[TASK REQUIREMENTS]: State, as a number alone, how many lines of the data contain the string "orange".

[SUPPLIED INFORMATION]:
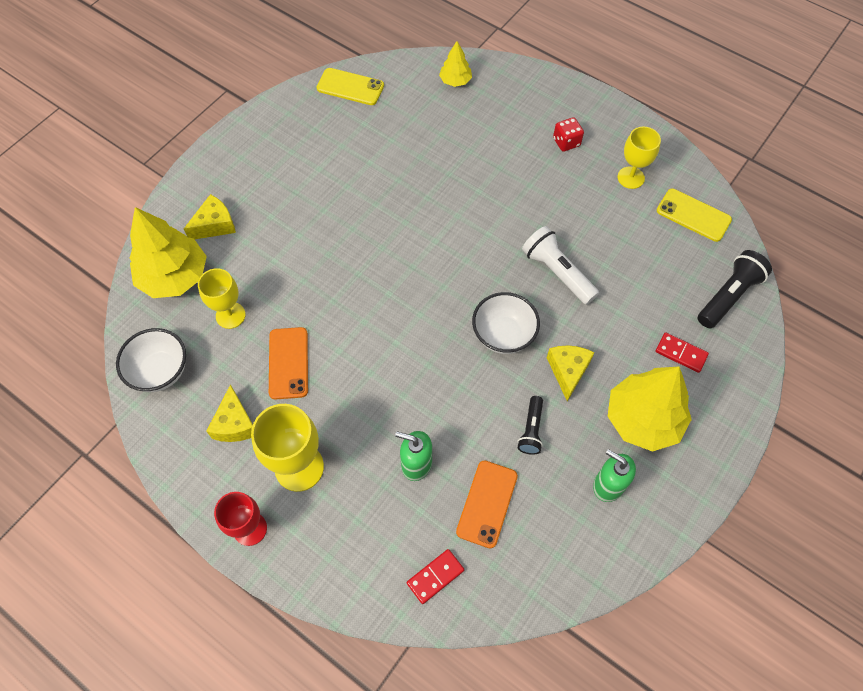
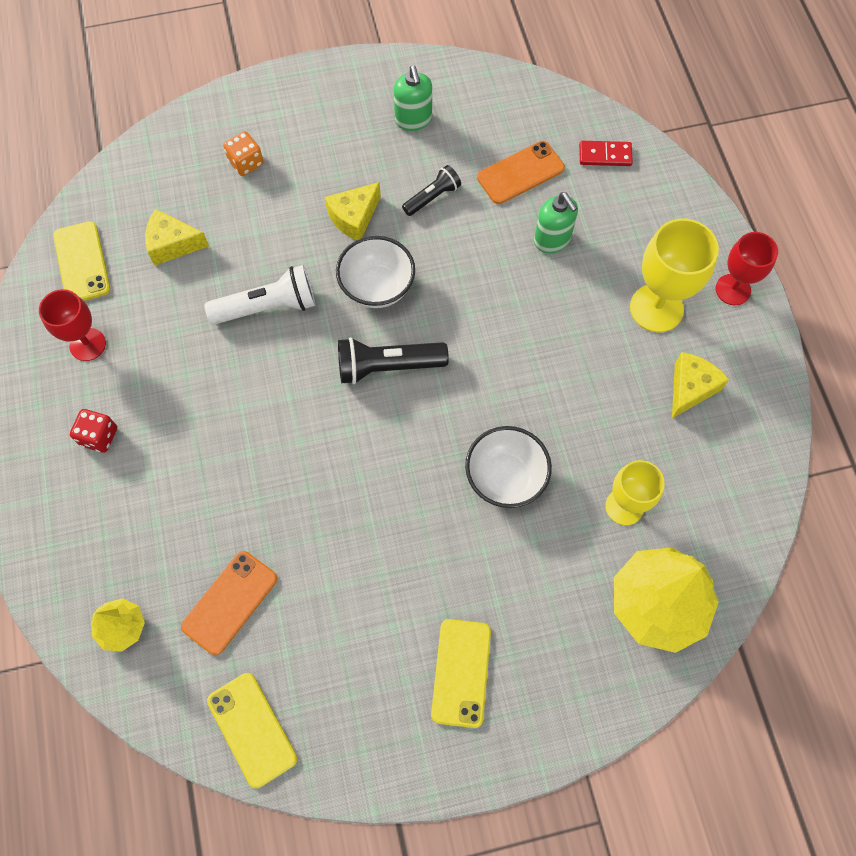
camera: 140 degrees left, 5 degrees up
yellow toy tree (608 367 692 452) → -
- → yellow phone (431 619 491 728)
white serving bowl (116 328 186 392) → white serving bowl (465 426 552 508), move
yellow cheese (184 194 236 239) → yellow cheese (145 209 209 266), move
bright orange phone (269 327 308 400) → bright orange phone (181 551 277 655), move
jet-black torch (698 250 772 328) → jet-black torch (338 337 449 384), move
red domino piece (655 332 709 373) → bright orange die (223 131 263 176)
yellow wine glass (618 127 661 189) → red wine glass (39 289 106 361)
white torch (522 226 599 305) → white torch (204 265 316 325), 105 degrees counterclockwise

[EXPECTED ANSWER]: 2